> Exercise material
BEGIN
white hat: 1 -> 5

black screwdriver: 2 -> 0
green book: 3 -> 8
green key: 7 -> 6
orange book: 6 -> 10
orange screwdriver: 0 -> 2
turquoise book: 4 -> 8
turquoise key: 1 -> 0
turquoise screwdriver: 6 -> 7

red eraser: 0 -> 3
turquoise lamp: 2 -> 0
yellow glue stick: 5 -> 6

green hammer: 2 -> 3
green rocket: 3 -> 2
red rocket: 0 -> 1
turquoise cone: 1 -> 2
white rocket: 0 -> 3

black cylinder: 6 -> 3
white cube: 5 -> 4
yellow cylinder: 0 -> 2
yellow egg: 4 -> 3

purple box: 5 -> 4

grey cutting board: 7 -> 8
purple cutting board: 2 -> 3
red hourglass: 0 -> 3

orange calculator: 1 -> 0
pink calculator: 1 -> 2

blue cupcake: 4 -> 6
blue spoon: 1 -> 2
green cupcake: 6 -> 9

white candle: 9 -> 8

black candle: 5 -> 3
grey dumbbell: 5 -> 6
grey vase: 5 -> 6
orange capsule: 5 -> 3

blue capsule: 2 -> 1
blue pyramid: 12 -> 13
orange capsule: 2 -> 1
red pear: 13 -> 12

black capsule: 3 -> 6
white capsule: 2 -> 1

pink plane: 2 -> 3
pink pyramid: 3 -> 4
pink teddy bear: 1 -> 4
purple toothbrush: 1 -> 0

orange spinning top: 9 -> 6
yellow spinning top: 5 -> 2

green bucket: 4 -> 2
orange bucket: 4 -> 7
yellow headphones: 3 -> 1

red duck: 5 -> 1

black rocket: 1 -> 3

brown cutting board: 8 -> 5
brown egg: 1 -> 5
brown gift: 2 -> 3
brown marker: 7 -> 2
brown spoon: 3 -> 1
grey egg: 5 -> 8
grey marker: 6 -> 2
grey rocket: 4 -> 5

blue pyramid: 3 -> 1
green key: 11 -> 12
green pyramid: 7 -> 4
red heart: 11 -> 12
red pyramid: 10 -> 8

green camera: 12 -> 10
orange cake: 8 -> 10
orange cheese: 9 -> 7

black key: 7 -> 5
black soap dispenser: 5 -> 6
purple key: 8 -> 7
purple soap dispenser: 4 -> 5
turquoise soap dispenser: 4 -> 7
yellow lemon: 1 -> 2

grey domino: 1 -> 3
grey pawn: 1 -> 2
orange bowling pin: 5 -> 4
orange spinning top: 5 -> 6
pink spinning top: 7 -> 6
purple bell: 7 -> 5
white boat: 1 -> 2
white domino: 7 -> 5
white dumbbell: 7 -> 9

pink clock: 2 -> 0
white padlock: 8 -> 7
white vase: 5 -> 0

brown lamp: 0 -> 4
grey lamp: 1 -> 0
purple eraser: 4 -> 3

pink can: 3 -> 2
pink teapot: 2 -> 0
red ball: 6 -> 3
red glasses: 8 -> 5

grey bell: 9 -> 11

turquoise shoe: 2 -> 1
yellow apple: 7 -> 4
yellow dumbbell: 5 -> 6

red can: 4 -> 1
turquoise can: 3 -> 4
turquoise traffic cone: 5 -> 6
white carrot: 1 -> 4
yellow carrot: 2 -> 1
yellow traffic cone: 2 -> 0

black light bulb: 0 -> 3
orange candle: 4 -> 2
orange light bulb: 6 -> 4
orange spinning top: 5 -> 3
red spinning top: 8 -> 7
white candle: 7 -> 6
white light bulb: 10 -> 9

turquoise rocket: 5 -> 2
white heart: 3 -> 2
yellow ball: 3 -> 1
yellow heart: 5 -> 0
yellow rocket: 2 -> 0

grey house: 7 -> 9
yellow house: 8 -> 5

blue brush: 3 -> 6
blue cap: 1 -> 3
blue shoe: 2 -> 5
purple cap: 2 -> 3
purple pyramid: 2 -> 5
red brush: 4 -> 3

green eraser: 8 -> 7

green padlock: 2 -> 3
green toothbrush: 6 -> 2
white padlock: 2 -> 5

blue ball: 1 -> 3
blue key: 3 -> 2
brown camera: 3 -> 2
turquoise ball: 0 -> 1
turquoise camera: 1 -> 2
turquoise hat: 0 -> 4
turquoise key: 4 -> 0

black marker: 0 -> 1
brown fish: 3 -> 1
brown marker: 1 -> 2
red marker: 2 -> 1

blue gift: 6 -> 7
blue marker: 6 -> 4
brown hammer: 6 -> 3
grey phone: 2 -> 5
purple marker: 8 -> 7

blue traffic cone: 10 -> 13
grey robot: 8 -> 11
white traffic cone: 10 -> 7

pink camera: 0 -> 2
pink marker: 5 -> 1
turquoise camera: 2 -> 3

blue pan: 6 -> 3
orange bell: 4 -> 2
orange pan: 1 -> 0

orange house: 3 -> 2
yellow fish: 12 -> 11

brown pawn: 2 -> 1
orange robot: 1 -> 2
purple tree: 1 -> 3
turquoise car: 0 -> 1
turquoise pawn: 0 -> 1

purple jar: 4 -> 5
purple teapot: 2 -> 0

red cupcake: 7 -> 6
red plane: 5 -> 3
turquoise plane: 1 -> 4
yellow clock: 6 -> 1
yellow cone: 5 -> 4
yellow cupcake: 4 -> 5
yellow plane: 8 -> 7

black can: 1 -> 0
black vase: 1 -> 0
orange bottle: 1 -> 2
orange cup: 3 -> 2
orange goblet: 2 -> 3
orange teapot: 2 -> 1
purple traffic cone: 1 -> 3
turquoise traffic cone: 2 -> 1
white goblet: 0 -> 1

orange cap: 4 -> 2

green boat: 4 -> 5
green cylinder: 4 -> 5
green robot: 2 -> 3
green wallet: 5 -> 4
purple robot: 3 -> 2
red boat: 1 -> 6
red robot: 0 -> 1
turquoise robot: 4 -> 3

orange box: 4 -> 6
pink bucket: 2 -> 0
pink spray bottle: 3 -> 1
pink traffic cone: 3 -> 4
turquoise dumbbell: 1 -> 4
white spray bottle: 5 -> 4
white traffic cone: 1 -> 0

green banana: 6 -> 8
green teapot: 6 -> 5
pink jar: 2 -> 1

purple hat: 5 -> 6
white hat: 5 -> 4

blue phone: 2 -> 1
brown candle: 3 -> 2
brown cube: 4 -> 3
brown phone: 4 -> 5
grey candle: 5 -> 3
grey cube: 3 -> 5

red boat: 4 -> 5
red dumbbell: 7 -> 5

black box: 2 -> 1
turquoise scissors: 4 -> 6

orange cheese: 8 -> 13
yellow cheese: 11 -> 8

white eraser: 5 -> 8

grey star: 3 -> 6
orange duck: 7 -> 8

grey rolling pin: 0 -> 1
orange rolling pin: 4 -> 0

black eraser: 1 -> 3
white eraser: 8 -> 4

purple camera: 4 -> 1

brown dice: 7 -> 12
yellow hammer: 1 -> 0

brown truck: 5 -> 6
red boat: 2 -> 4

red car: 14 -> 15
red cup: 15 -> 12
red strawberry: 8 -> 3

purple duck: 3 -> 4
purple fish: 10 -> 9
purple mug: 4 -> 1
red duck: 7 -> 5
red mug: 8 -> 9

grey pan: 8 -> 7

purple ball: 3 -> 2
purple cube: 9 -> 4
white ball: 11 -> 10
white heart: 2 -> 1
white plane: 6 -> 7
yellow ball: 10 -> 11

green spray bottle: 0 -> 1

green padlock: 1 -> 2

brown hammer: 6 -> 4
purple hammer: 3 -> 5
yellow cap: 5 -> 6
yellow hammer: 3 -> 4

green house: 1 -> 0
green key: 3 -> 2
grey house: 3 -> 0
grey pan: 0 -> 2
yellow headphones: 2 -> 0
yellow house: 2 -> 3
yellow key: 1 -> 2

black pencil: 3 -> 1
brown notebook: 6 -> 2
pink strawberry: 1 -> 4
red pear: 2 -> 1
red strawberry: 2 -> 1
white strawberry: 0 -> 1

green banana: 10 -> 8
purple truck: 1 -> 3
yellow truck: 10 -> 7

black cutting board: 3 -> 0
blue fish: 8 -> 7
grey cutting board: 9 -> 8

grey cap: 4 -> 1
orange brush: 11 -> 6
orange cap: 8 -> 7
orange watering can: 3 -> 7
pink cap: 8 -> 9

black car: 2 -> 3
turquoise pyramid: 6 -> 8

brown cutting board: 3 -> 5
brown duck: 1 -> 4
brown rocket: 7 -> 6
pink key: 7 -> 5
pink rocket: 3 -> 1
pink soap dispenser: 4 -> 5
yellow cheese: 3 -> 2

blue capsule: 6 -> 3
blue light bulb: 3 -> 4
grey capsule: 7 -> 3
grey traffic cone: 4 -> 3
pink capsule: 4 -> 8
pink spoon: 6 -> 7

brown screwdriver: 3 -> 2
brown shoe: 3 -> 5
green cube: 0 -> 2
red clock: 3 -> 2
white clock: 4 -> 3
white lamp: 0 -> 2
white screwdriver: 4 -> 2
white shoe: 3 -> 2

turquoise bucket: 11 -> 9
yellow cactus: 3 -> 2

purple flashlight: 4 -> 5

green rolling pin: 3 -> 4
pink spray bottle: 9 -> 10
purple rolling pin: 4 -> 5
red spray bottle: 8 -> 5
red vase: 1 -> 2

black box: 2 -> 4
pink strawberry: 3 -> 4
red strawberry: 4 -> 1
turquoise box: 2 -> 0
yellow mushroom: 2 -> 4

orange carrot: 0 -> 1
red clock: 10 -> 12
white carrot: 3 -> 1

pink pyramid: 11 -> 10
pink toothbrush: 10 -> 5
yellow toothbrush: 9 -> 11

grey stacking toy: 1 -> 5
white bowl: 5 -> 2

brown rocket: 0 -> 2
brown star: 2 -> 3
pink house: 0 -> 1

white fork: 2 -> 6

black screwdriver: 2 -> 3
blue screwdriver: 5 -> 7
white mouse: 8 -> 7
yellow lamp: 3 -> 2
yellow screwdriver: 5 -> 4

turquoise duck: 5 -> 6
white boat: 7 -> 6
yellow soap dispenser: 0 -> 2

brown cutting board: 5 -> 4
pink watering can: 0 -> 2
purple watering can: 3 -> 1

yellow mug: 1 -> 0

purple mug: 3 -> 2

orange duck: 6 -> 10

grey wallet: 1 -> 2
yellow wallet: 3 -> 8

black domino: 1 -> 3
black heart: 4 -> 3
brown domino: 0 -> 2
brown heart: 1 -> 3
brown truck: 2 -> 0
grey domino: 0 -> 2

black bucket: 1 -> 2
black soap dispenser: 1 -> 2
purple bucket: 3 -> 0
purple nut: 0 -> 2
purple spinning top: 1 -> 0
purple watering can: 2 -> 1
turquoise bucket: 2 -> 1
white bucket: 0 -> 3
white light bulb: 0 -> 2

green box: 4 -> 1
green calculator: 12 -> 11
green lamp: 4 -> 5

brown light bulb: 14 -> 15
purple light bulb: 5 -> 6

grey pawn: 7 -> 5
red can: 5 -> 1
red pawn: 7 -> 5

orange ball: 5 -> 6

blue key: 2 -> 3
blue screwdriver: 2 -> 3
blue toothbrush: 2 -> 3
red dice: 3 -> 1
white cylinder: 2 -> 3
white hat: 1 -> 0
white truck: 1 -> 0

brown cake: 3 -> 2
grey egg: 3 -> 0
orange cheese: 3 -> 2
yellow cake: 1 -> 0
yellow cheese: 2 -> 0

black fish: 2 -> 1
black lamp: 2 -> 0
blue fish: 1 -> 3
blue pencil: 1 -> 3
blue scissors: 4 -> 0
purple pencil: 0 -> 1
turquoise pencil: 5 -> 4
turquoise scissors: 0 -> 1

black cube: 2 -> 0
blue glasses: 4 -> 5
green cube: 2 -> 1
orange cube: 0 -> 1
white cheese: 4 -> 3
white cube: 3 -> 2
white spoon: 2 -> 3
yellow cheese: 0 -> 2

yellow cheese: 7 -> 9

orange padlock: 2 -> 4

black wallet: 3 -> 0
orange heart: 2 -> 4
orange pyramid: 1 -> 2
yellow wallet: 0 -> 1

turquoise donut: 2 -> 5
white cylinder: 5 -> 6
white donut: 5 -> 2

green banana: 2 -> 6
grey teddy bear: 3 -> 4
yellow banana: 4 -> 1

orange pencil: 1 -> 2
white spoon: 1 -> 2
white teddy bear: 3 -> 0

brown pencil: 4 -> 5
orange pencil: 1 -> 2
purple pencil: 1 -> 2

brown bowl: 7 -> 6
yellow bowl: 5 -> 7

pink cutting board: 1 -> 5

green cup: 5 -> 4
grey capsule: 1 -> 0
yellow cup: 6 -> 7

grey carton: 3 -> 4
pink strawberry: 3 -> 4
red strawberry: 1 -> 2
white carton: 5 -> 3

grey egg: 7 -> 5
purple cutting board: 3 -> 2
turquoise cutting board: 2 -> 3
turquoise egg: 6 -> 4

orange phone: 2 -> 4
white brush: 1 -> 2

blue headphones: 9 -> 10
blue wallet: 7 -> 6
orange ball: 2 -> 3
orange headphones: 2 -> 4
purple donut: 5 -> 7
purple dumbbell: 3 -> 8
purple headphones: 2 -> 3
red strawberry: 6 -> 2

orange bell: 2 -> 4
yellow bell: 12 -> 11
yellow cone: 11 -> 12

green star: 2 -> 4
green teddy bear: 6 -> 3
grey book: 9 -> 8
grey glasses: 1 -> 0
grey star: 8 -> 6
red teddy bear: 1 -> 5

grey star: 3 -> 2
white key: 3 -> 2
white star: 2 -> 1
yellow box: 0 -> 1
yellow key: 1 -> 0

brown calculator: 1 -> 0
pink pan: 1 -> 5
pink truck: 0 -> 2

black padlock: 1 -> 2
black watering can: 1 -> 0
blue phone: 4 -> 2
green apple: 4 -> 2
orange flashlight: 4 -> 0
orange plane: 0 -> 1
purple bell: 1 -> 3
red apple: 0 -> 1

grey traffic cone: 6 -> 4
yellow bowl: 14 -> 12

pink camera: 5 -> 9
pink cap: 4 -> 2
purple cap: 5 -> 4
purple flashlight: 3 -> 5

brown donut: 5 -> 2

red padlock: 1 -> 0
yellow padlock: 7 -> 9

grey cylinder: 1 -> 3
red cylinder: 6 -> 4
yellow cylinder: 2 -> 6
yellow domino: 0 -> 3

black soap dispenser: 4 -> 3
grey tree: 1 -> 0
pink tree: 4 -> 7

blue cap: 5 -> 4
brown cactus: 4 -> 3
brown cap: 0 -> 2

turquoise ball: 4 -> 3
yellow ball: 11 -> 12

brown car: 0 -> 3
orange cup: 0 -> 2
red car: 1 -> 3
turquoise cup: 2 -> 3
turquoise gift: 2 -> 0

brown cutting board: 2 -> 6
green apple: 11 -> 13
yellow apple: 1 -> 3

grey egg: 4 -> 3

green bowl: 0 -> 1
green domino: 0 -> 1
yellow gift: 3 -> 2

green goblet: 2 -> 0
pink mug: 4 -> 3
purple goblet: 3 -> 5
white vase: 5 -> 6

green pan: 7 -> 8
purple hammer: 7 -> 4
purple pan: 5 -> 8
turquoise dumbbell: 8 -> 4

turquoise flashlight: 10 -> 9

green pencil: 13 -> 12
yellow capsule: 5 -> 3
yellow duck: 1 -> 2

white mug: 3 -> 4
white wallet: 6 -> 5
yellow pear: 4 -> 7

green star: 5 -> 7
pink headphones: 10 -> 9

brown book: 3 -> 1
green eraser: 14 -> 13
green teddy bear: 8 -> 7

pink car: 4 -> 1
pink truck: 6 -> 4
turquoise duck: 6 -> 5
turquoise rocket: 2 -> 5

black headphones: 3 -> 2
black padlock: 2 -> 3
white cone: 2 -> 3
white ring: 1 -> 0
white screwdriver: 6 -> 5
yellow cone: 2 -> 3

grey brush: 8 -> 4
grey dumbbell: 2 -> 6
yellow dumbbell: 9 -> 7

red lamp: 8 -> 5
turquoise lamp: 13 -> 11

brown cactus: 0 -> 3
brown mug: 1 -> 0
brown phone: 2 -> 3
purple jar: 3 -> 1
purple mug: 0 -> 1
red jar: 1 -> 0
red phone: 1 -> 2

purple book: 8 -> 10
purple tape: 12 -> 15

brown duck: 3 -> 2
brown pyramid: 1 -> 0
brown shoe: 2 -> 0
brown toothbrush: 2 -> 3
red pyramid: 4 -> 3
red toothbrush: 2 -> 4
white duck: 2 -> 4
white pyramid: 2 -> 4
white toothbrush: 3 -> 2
END
> Brief
Check each line of the preceding material for the word "pyramid", then state how many lines contain it, with no other text.

> The completed task
12